** Supplied information follows **

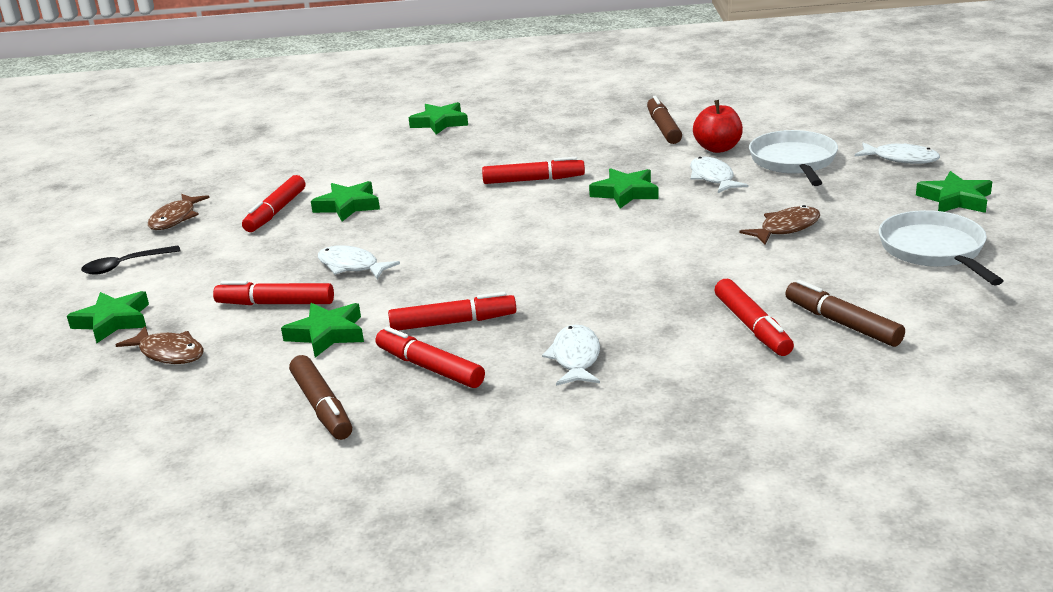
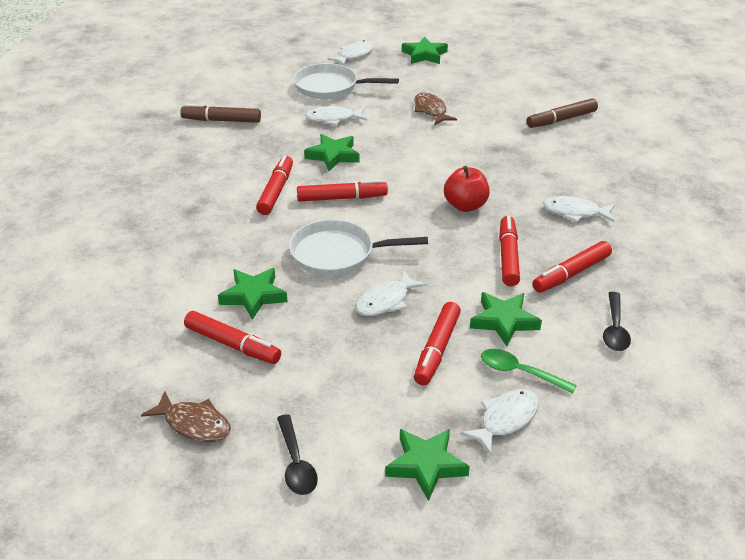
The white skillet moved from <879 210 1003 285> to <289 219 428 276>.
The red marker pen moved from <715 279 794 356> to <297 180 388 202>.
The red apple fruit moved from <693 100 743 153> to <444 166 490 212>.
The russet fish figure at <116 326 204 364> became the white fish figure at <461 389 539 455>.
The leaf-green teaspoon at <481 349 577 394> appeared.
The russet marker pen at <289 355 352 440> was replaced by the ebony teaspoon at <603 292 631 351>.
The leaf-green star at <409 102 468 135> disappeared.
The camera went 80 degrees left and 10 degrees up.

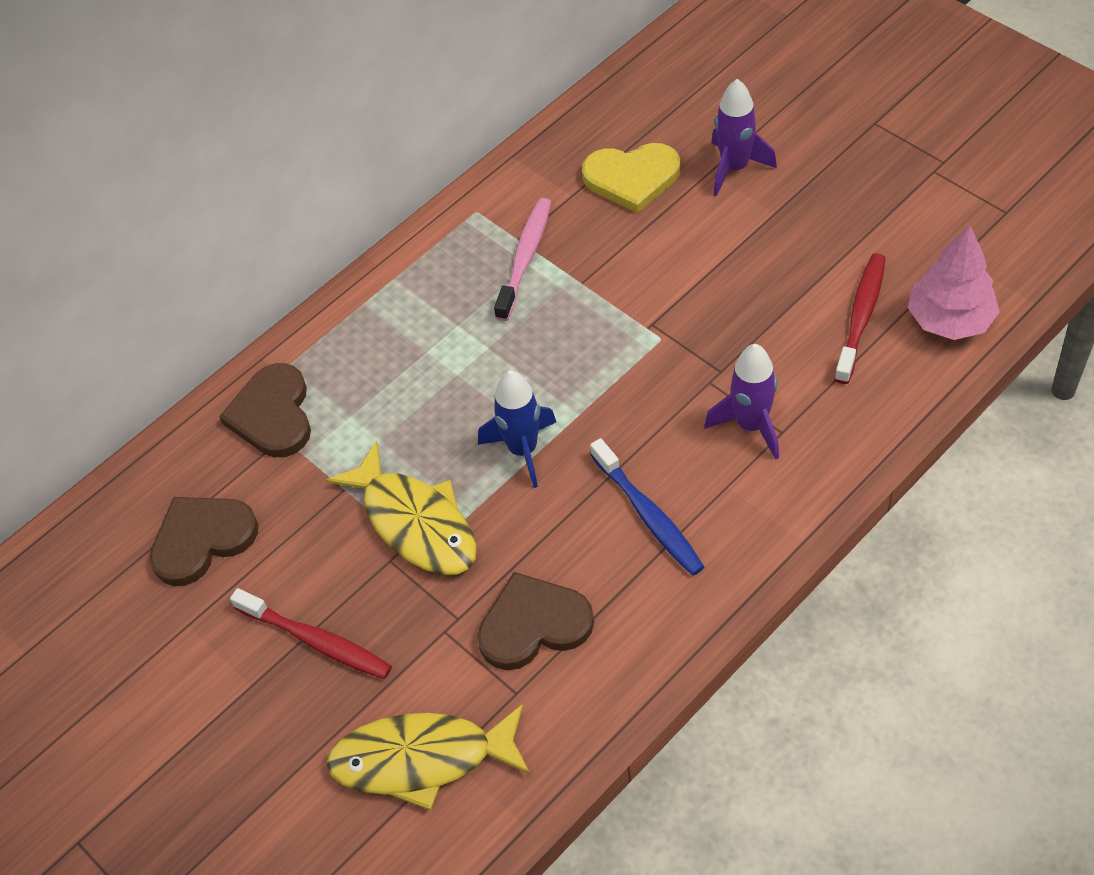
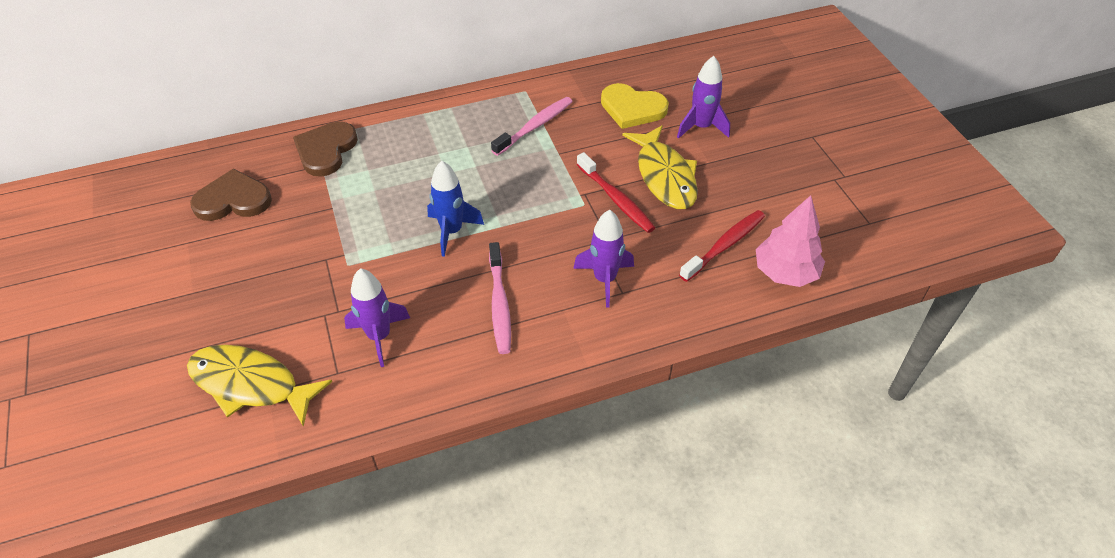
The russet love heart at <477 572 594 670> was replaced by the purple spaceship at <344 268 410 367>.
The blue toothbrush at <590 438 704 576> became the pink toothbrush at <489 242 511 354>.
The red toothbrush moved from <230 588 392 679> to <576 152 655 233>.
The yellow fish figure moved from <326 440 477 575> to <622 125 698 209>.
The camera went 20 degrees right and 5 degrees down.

** End of Supplied information **

Activity. Retype each line of the data exactly, beginning with the first; include the line containing "The leaf-green teaspoon" and stop there, skipping every picture.

Answer space.
The white skillet moved from <879 210 1003 285> to <289 219 428 276>.
The red marker pen moved from <715 279 794 356> to <297 180 388 202>.
The red apple fruit moved from <693 100 743 153> to <444 166 490 212>.
The russet fish figure at <116 326 204 364> became the white fish figure at <461 389 539 455>.
The leaf-green teaspoon at <481 349 577 394> appeared.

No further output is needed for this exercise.